DATA EXTRACT:
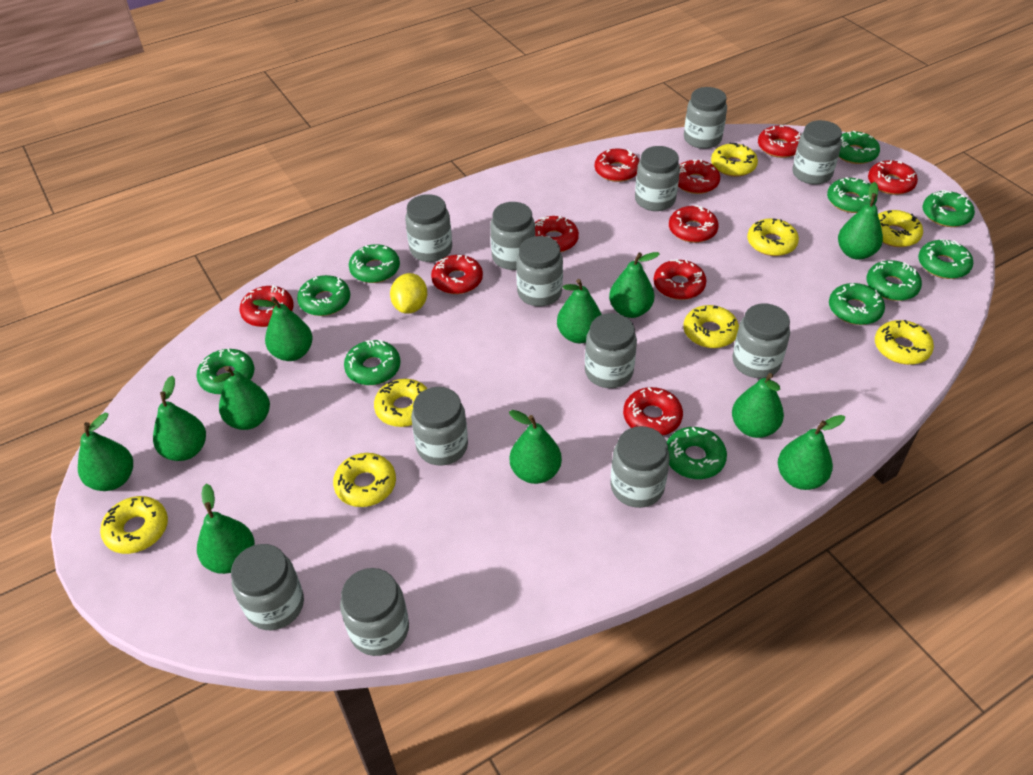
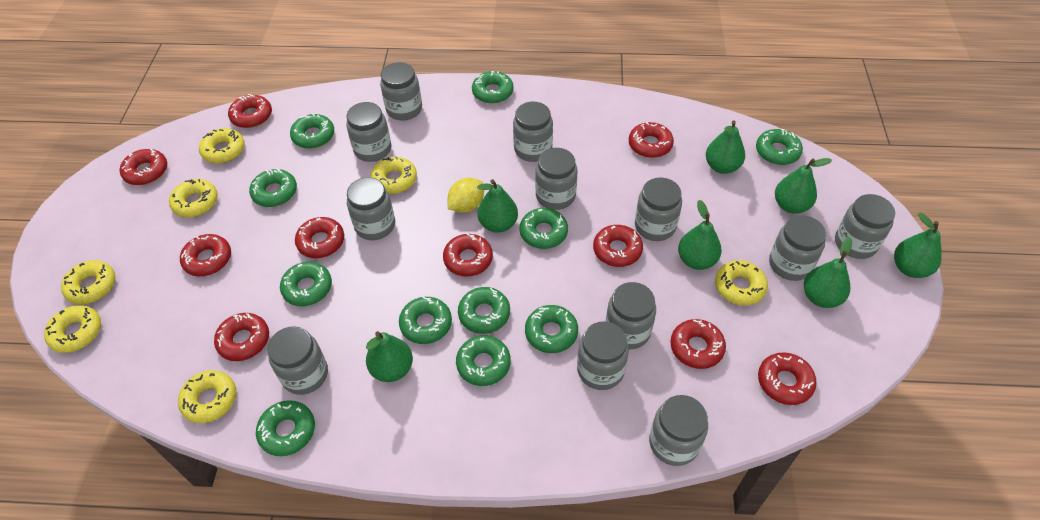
green pear: 11 -> 7
yellow donut: 8 -> 7

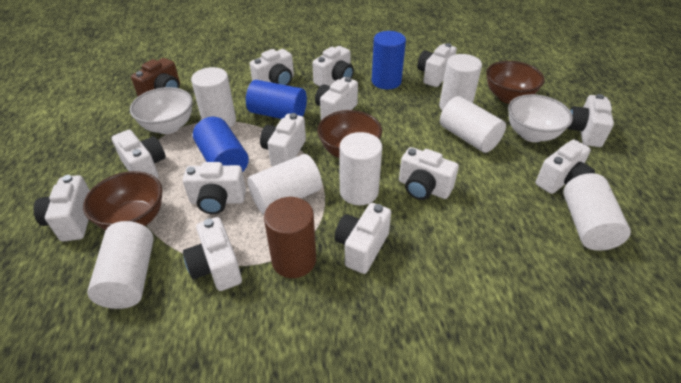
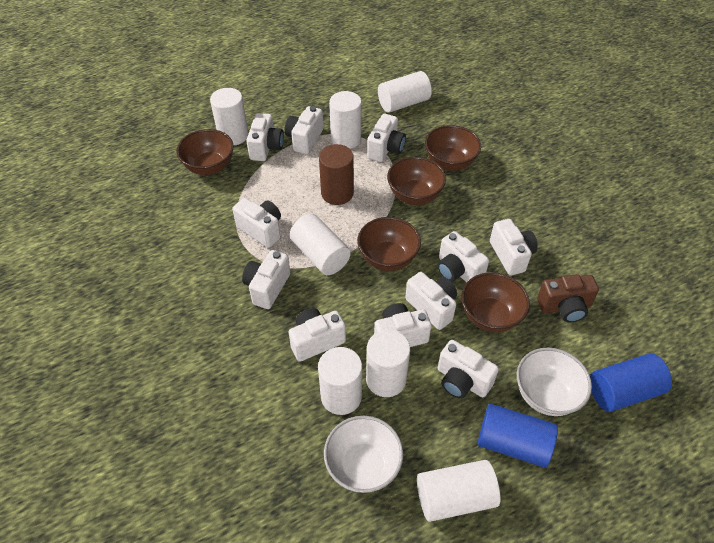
blue cylinder: 3 -> 2
brown bowl: 3 -> 5
white camera: 13 -> 11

ASSIGNED TASK: Reproduce exactly the line containing "blue cylinder: 3 -> 2" and every line after it through the end of the records above, and nothing else.

ANSWER AREA:
blue cylinder: 3 -> 2
brown bowl: 3 -> 5
white camera: 13 -> 11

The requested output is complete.